*** Data in this exercise Section Begins ***

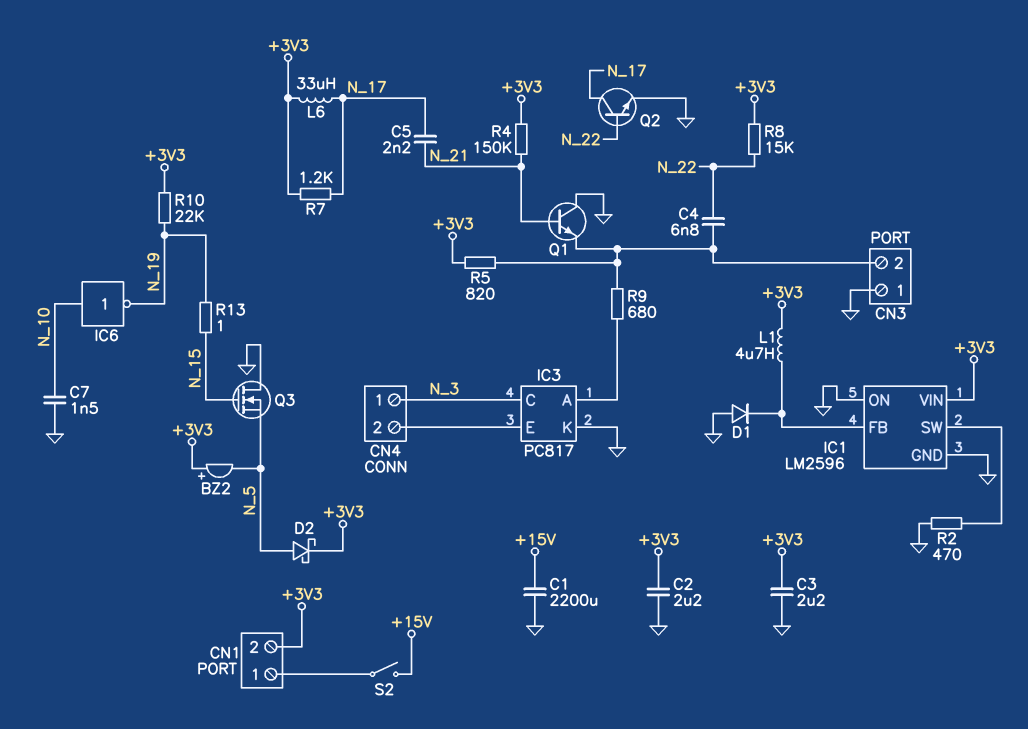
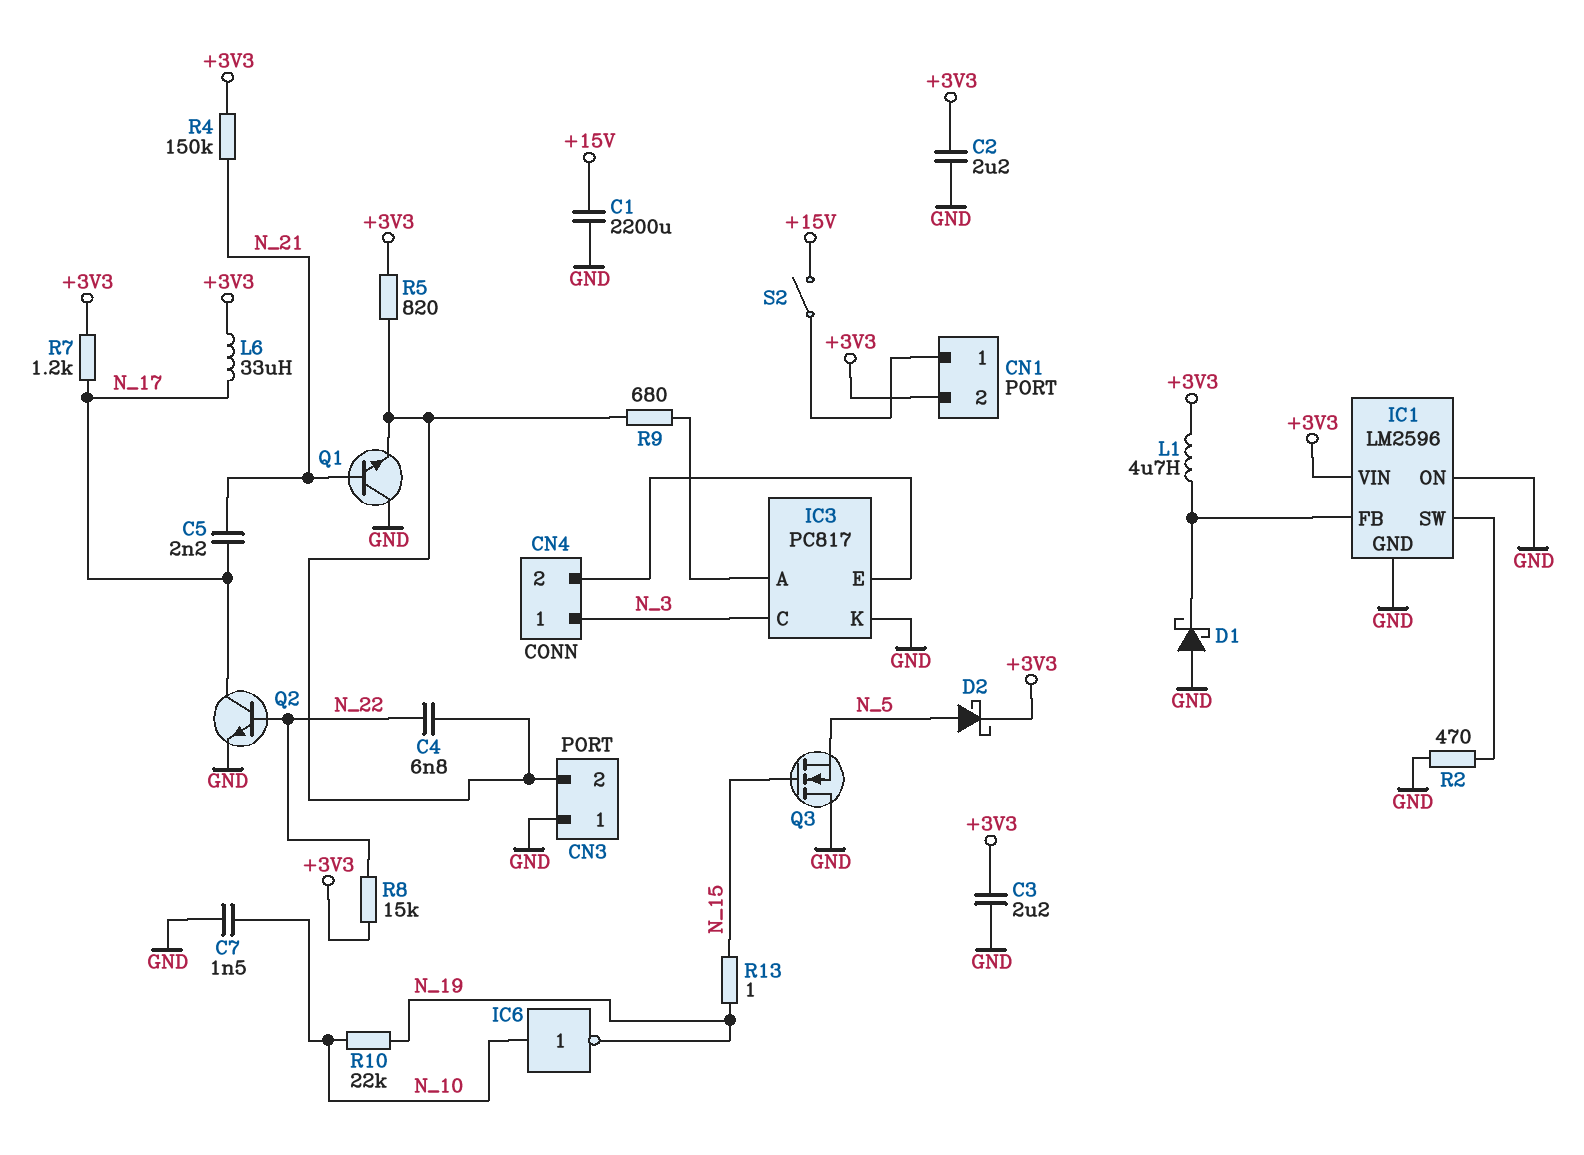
BZ2: buzzer (plus +3V3, minus N_5) -> none
D1: diode (A GND, K IC1/FB) -> schottky (A GND, K IC1/FB)
R10: 22k (+3V3, N_19) -> 22k (N_10, N_19)

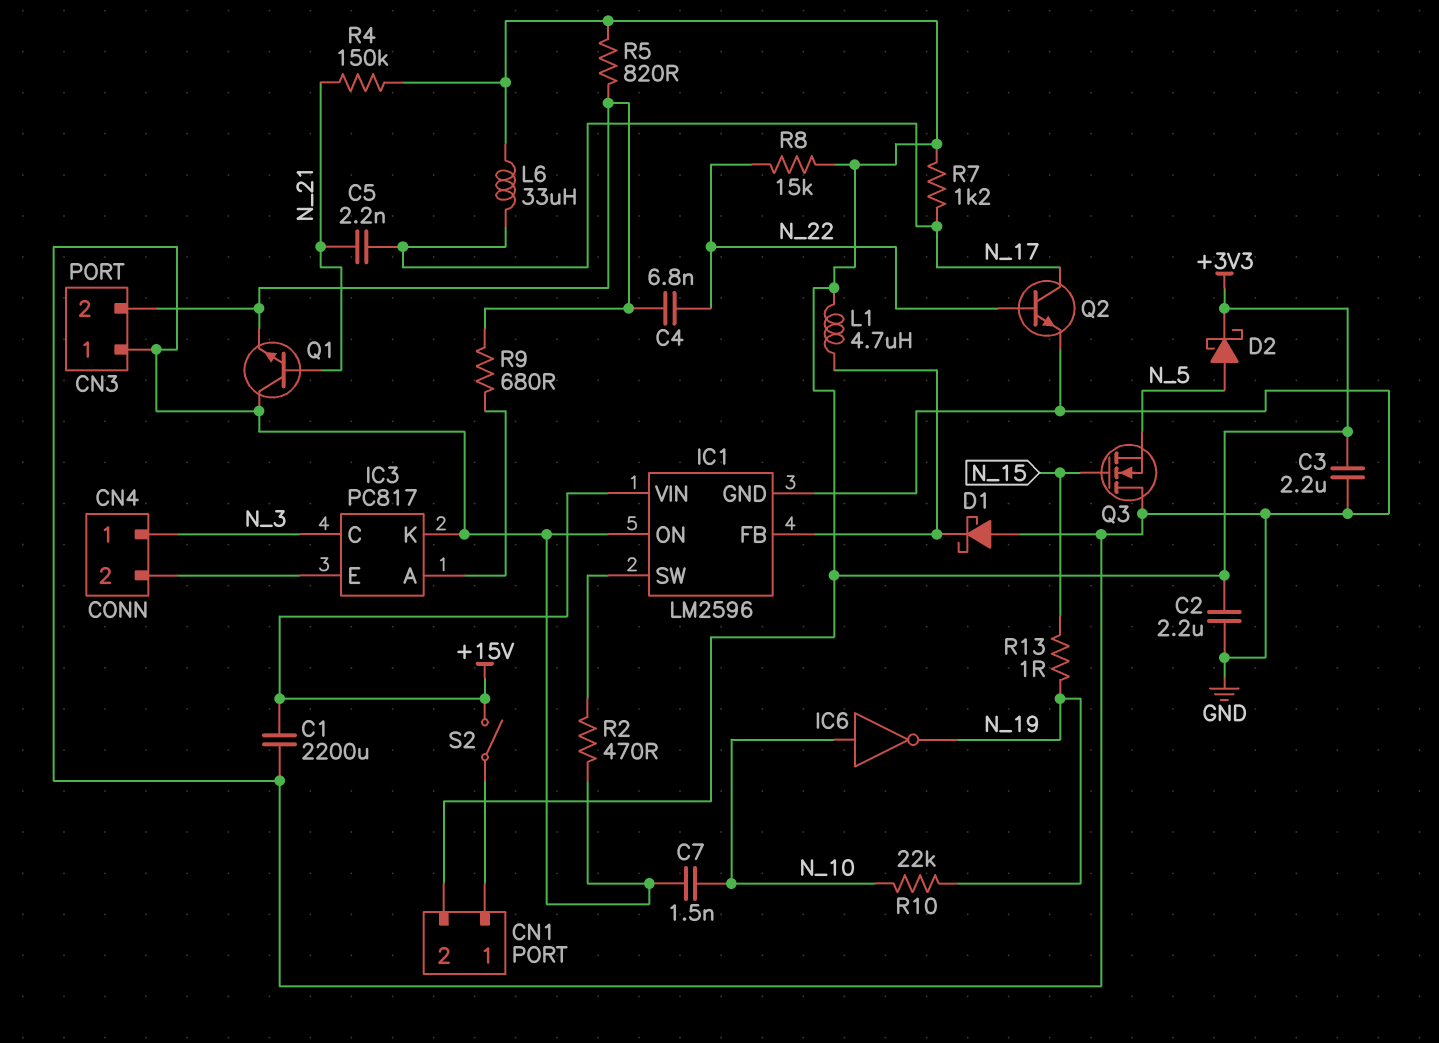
IC1 pin VIN: +3V3 -> +15V

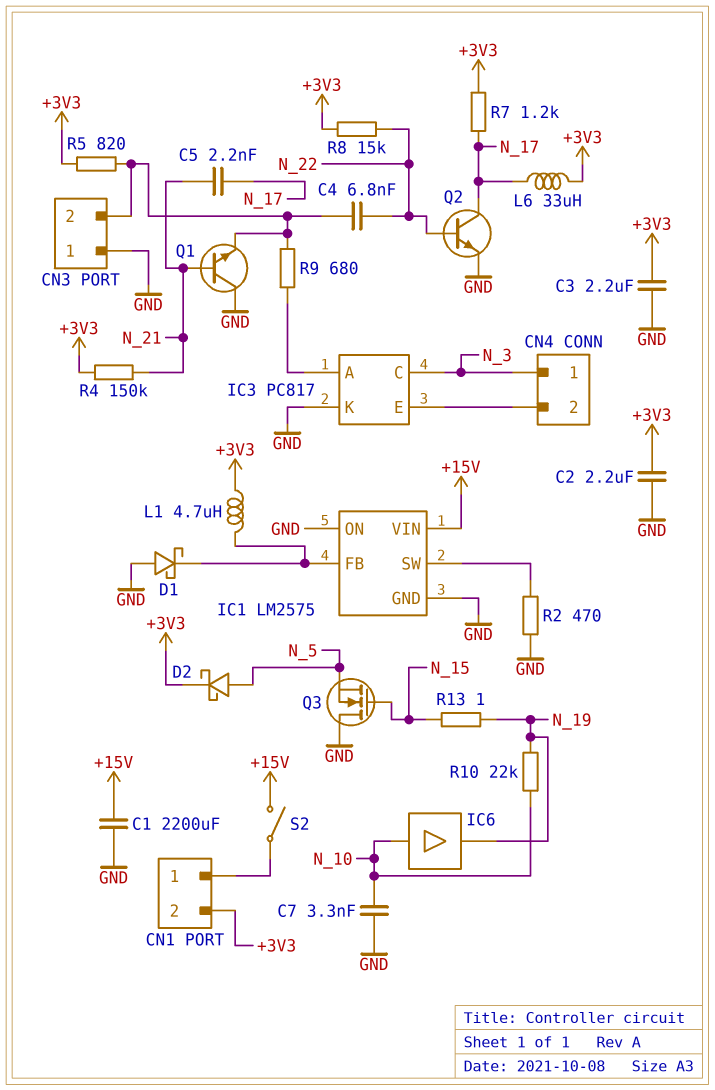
C7: 1.5nF (GND, N_10) -> 3.3nF (GND, N_10)
IC1: LM2596 -> LM2575
IC6: NOT (in N_10, out N_19) -> buffer (in N_10, out N_19)

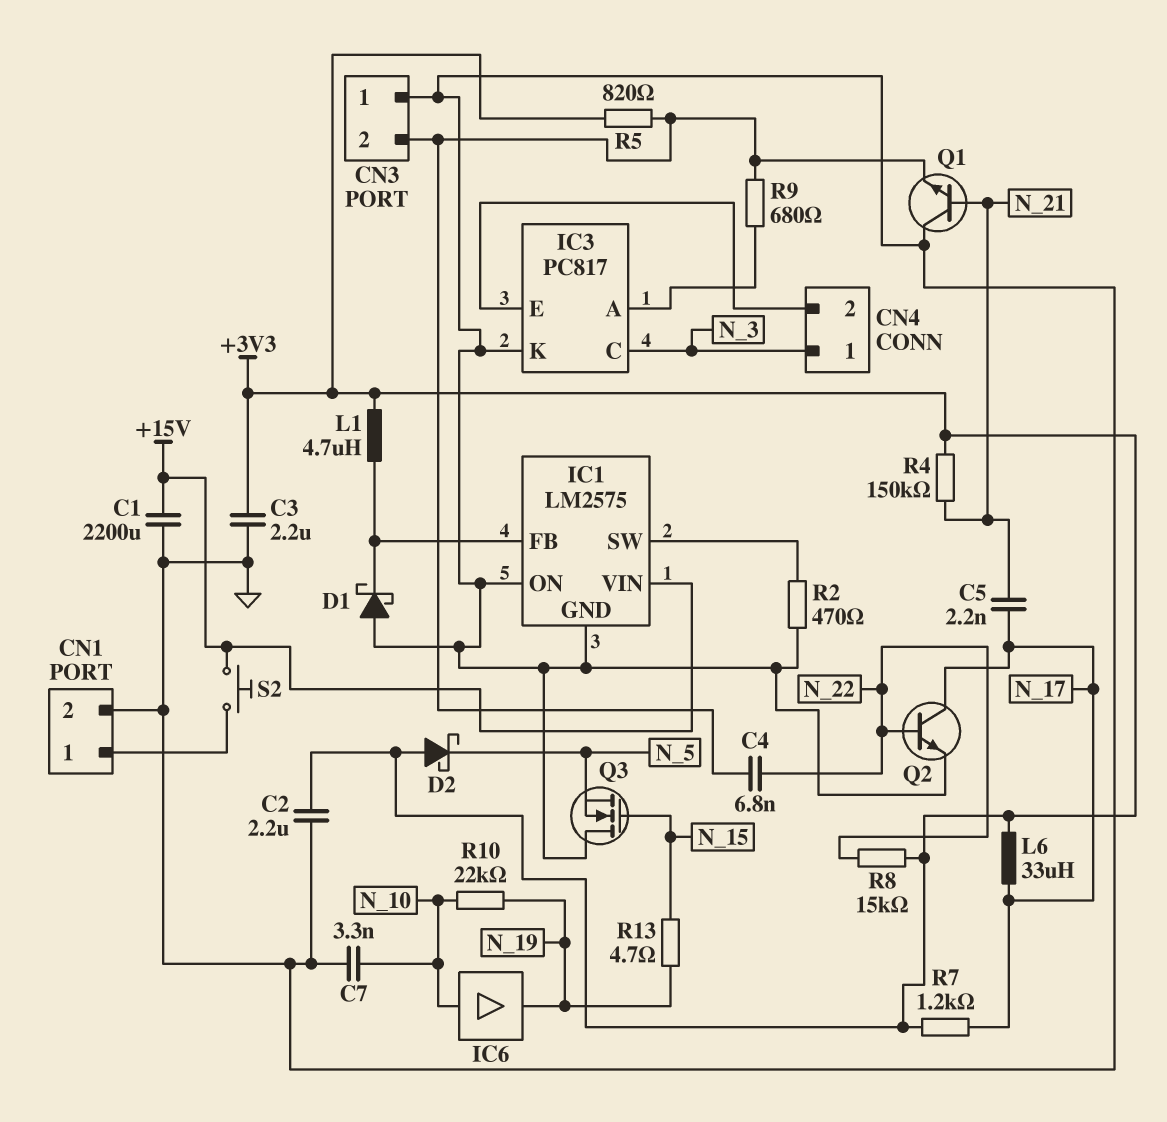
CN1 pin 2: +3V3 -> GND
D2: schottky (A N_5, K +3V3) -> schottky (A +3V3, K N_5)
R13: 1 (N_15, N_19) -> 4.7 (N_15, N_19)
S2: switch (+15V, CN1/1) -> button (+15V, CN1/1)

*** Data in this exercise Section Ends ***

— Problem to solve —
Begin with the line that contains "IC6: NOT (in" and repeat every line through the end of the data, exactly and only those lines, leaving out the pictures.

— Task solution —
IC6: NOT (in N_10, out N_19) -> buffer (in N_10, out N_19)

CN1 pin 2: +3V3 -> GND
D2: schottky (A N_5, K +3V3) -> schottky (A +3V3, K N_5)
R13: 1 (N_15, N_19) -> 4.7 (N_15, N_19)
S2: switch (+15V, CN1/1) -> button (+15V, CN1/1)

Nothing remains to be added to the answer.